[Pixel coordinate object listings]
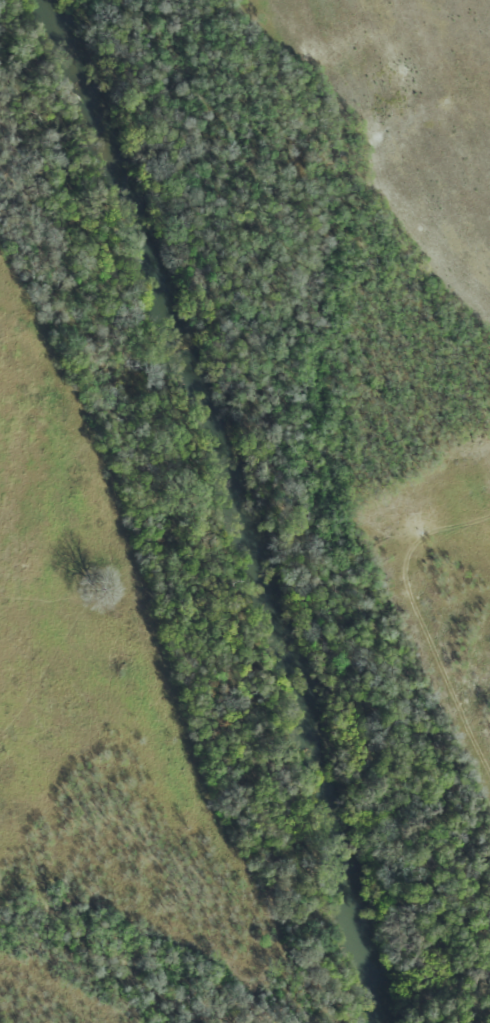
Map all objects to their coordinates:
river: (237, 505)

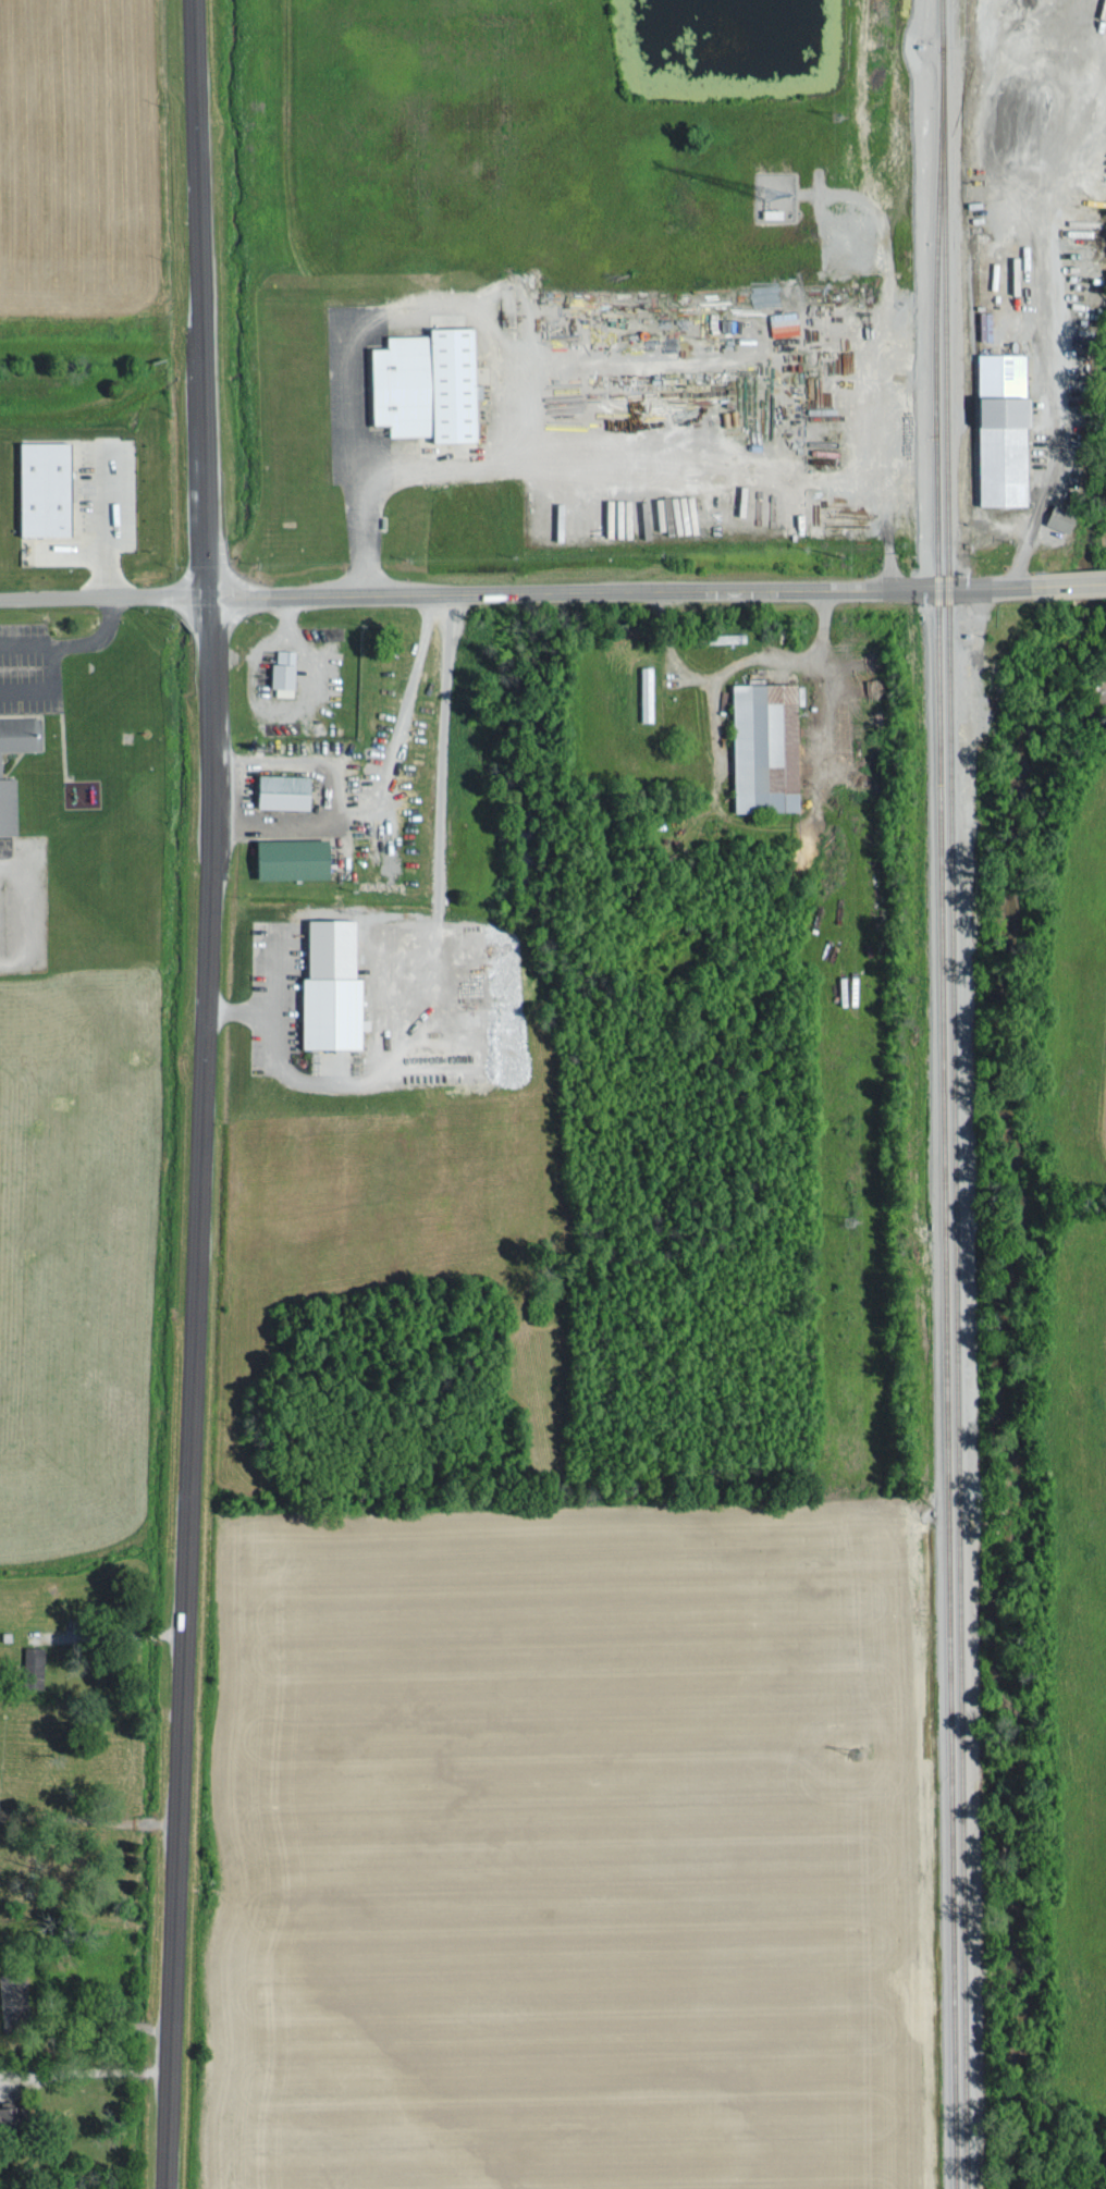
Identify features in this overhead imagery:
building: (774, 212)
building: (784, 321)
building: (430, 383)
building: (1006, 428)
building: (48, 487)
building: (1063, 517)
road: (1075, 585)
road: (627, 590)
road: (104, 596)
building: (285, 671)
building: (648, 692)
building: (765, 741)
building: (0, 762)
building: (286, 790)
building: (294, 857)
building: (335, 1012)
road: (202, 1094)
railway: (956, 1094)
building: (14, 1998)
building: (13, 2116)

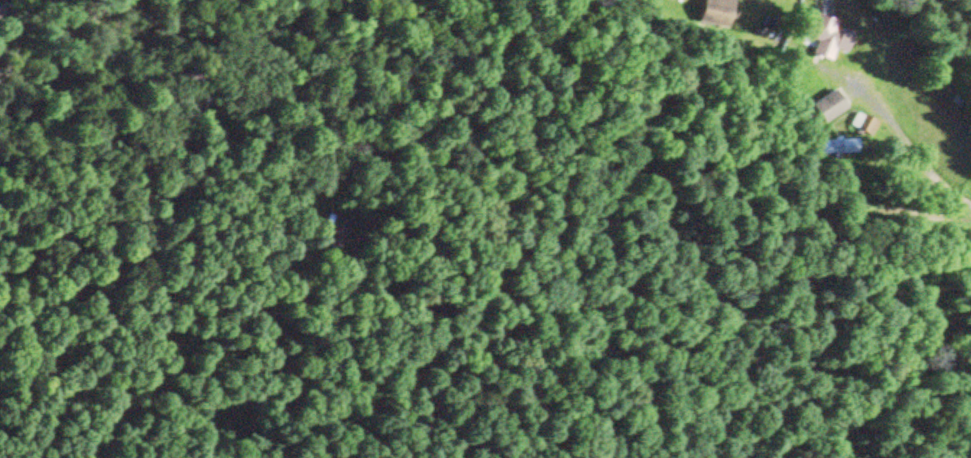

WORK ORDER — Please return the lines above exactly, with the pictures omitted.

ANSWER SPACE —
Map all objects to their coordinates:
river: (237, 505)

Identify features in this overhead imagery:
building: (774, 212)
building: (784, 321)
building: (430, 383)
building: (1006, 428)
building: (48, 487)
building: (1063, 517)
road: (1075, 585)
road: (627, 590)
road: (104, 596)
building: (285, 671)
building: (648, 692)
building: (765, 741)
building: (0, 762)
building: (286, 790)
building: (294, 857)
building: (335, 1012)
road: (202, 1094)
railway: (956, 1094)
building: (14, 1998)
building: (13, 2116)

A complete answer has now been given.